--- Exercise description ---
Nothing but the lines from the top of the records through the line with "(262, 214) = (399, 174): purple" should be returned, exactly, and without pictures.

○ ○ ○ ○ ○

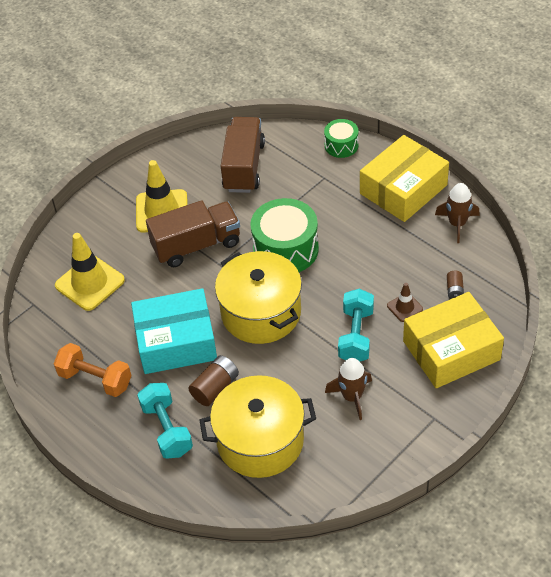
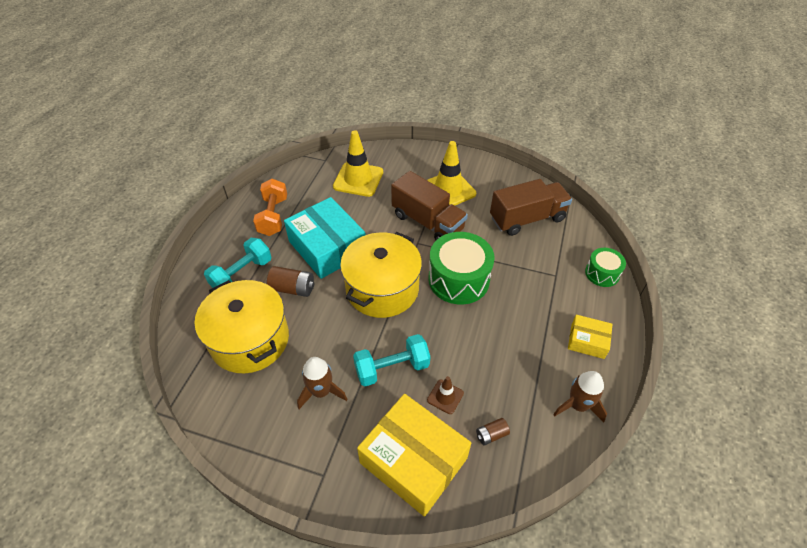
camera: 60 degrees right, 0 degrees up
(403, 189) = (587, 341): yellow box -> yellow box, size x0.51

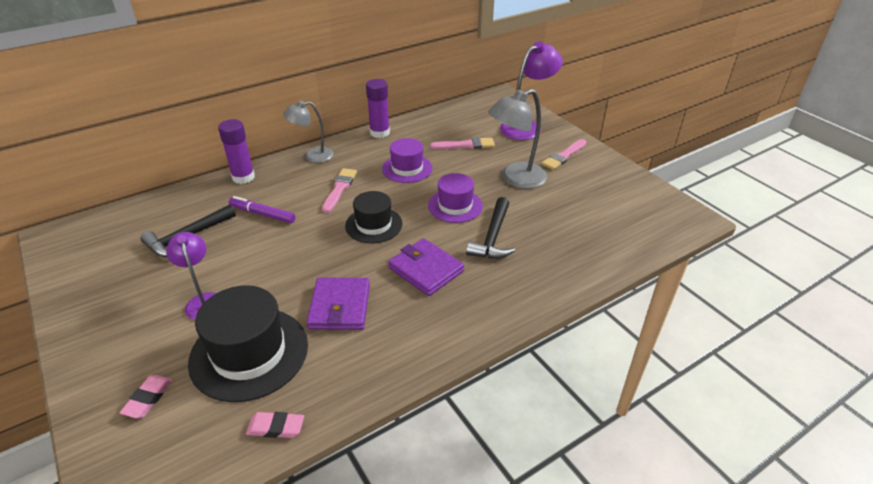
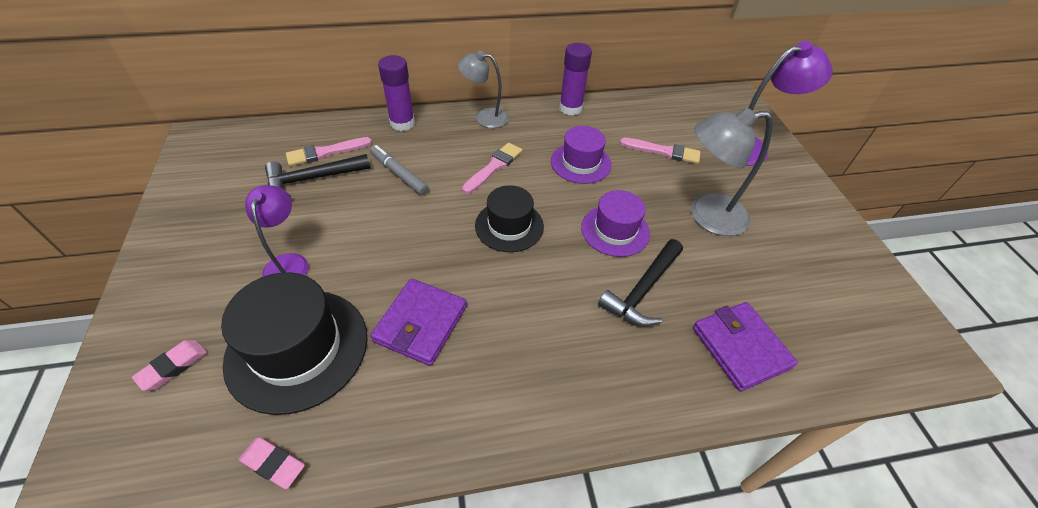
camera: 20 degrees right, 10 degrees up
(262, 214) = (399, 174): purple marker -> grey marker
(426, 269) = (541, 308): purple wallet -> purple wallet (740, 347)
(563, 156) = (783, 202): pink brush -> pink brush (325, 152)

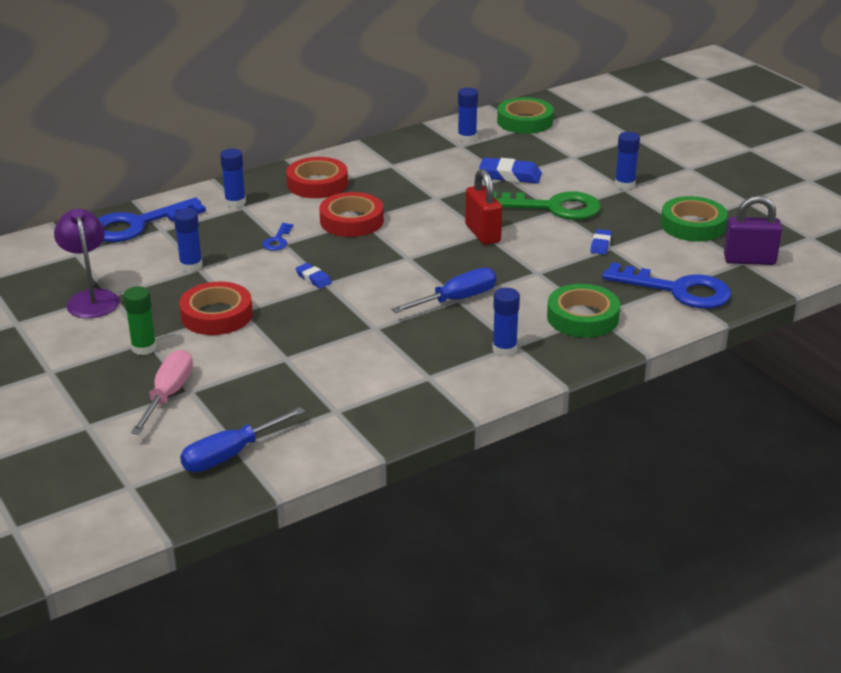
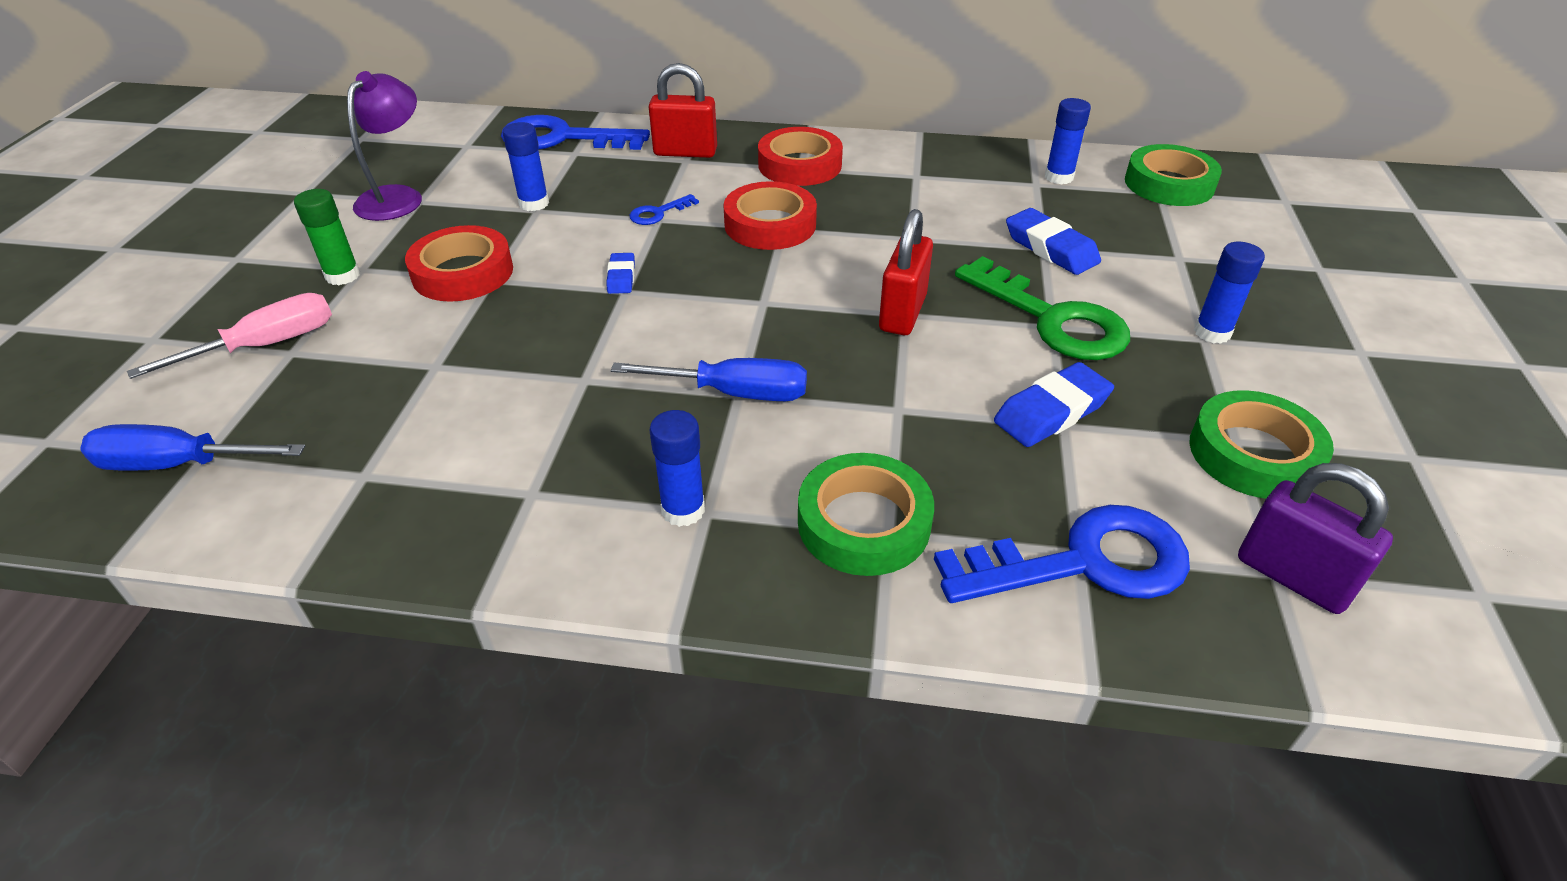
camera: 40 degrees right, 10 degrees up
(235, 202) = (685, 152): blue glue stick -> red padlock
(600, 245) = (1051, 412): blue eraser -> blue eraser, size x1.76
(677, 290) = (1083, 562): blue key -> blue key turned 75 degrees counterclockwise

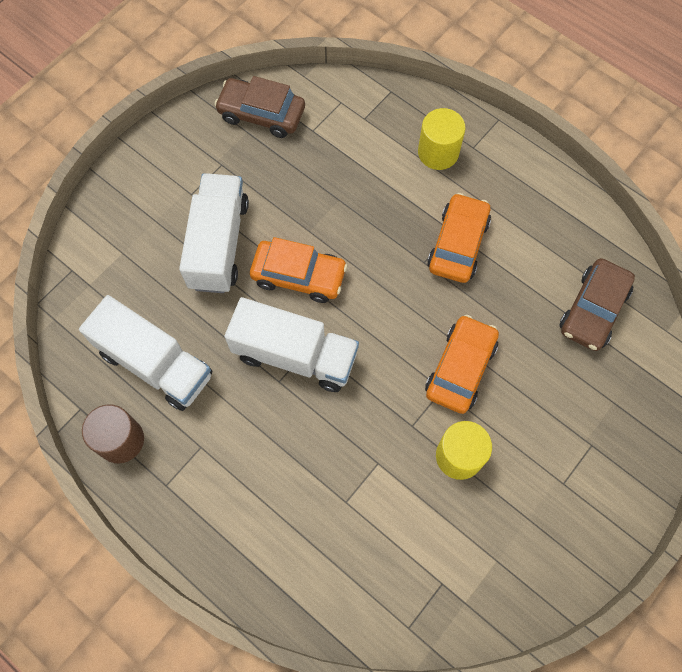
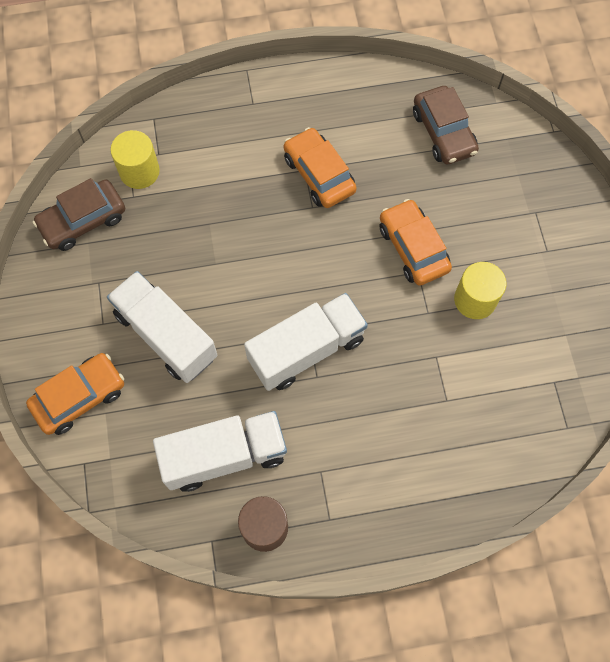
camera: 50 degrees left, 0 degrees up
(299, 276) = (245, 299): orange car -> orange car (79, 397)
(438, 152) = (235, 129): yellow cylinder -> yellow cylinder (139, 171)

○ ○ ○ ○ ○

--- Response for this exercise ---
camera: 60 degrees right, 0 degrees up
(403, 189) = (587, 341): yellow box -> yellow box, size x0.51

camera: 20 degrees right, 10 degrees up
(262, 214) = (399, 174): purple marker -> grey marker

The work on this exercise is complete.